[[ RECORDS PROVIDED, beginning ]]

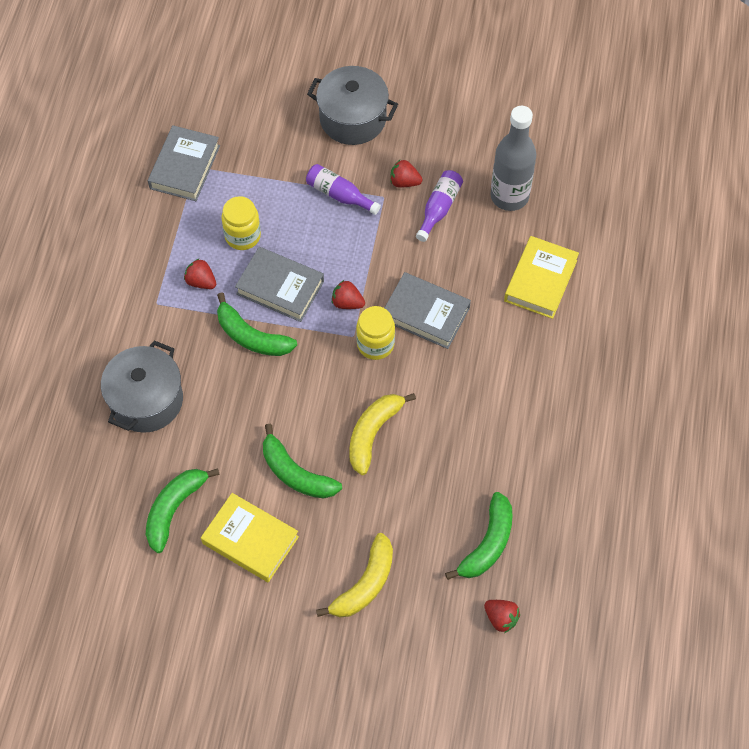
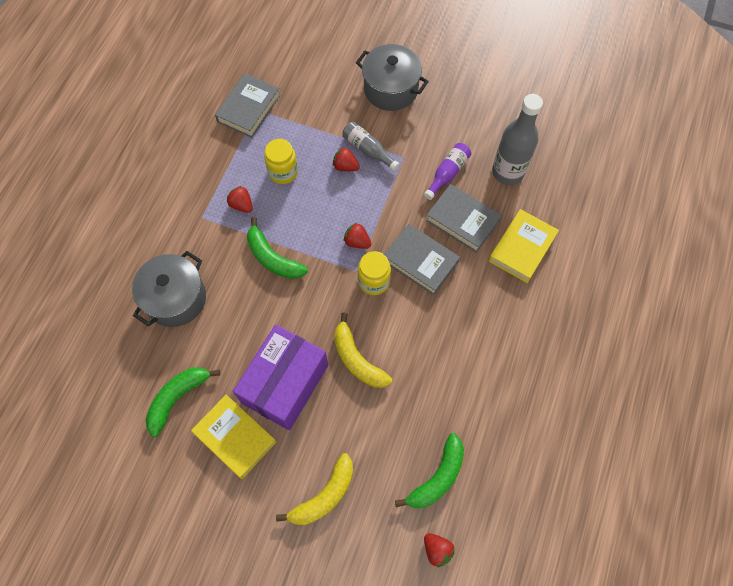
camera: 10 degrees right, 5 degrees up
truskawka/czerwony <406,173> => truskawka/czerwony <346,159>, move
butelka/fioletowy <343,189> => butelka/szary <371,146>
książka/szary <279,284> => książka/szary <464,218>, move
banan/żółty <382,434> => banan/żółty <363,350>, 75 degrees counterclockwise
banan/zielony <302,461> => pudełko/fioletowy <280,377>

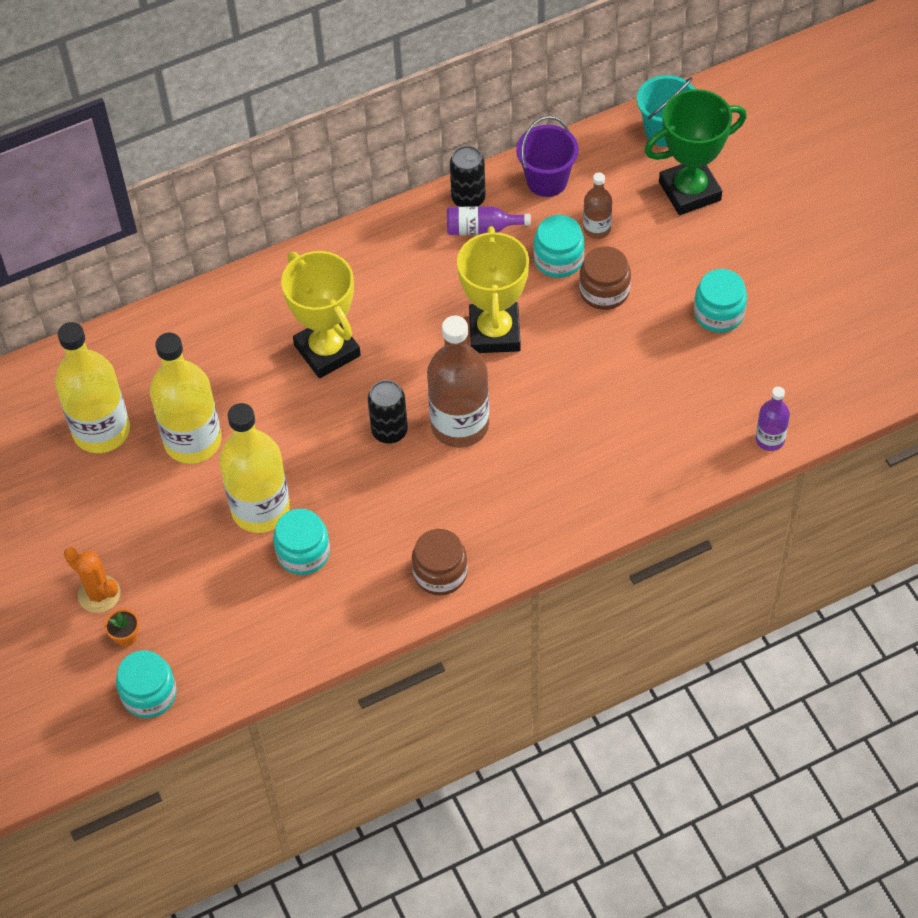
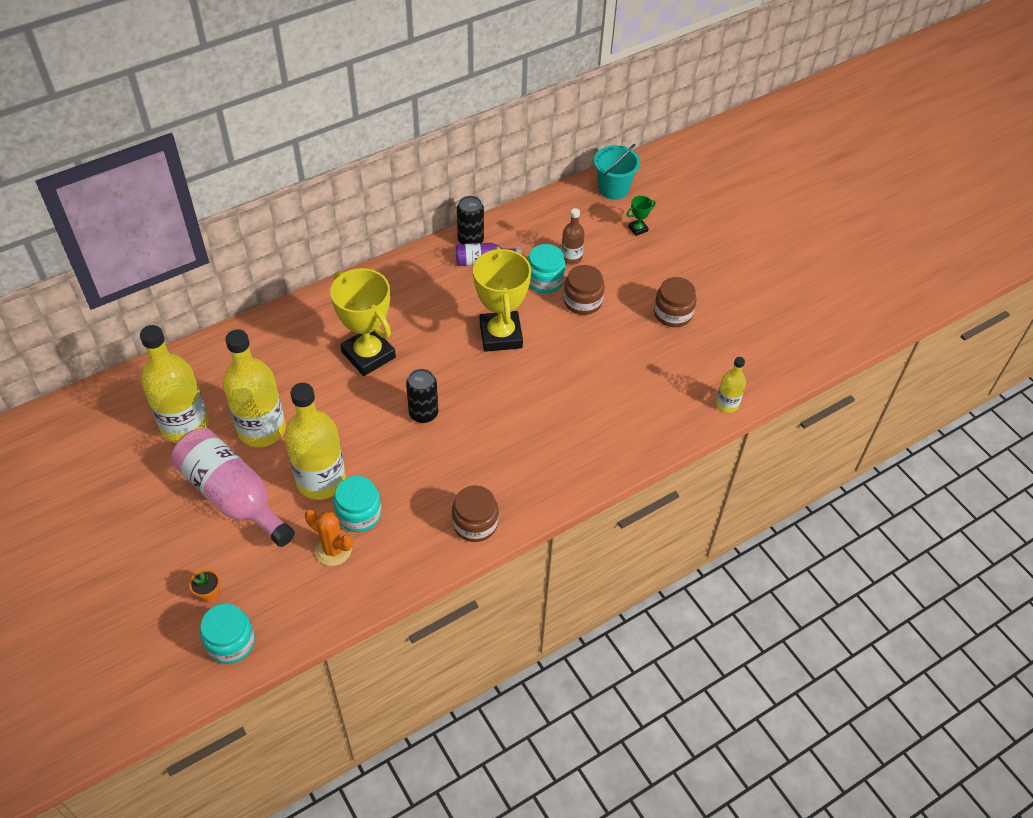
camera: 10 degrees left, 5 degrees down
puchar/zielony <695,152> => puchar/zielony <641,216>, x0.41
wiadro/fioletowy <547,156> => nothing
słoik/turkusowy <720,301> => słoik/brązowy <675,302>
butelka/brązowy <458,382> => nothing
butelka/fioletowy <772,418> => butelka/żółty <731,385>
kaktus/pomarańczowy <92,580> => kaktus/pomarańczowy <329,538>, move
nothing => butelka/różowy <233,487>

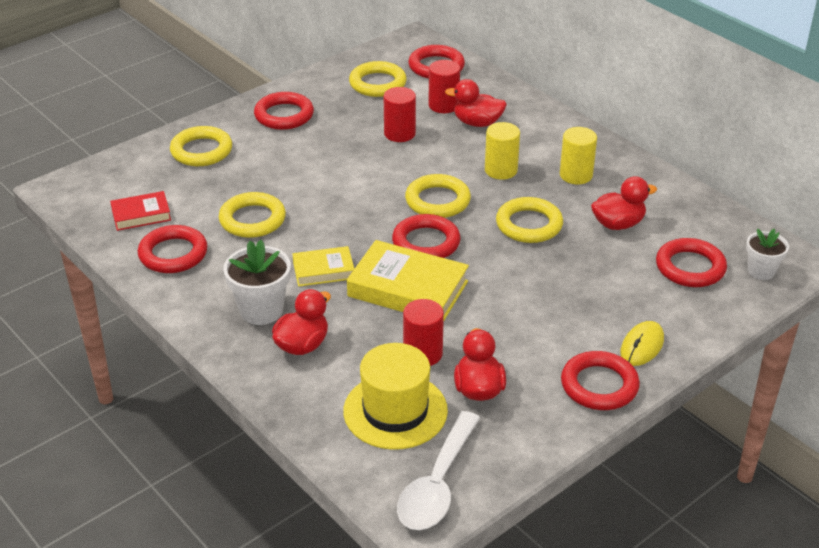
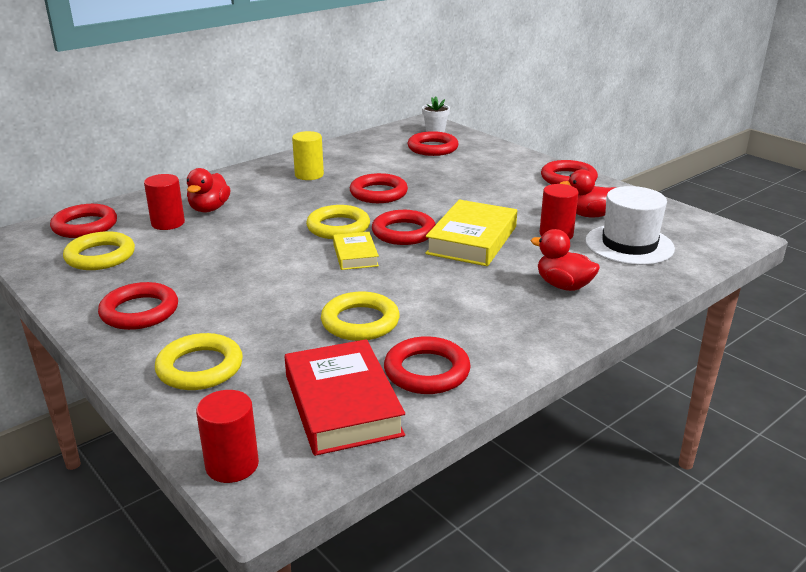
camera: 90 degrees left, 10 degrees down
walec/czerwony <400,114> => walec/czerwony <227,436>, move
walec/żółty <502,151> => nothing
kaczka/czerwony <624,203> => nothing
książka/czerwony <140,211> => książka/czerwony <345,397>, x1.77
pierścień/żółty <529,220> => pierścień/czerwony <379,188>
doniczka/biały <257,282> => nothing
książka/żółty <323,266> => książka/żółty <356,251>, move
myszka/żółty <642,343> => nothing
kapelusz/żółty <395,396> => kapelusz/biały <630,225>
łyżka/biały <438,470> => nothing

[[ RECORDS PROVIDED, end ]]

TASK DESCRIPTION.
What is needed is a copy of every line above in which "szary" appears.

SOLUTION TO THE EXERCISE.
butelka/fioletowy <343,189> => butelka/szary <371,146>
książka/szary <279,284> => książka/szary <464,218>, move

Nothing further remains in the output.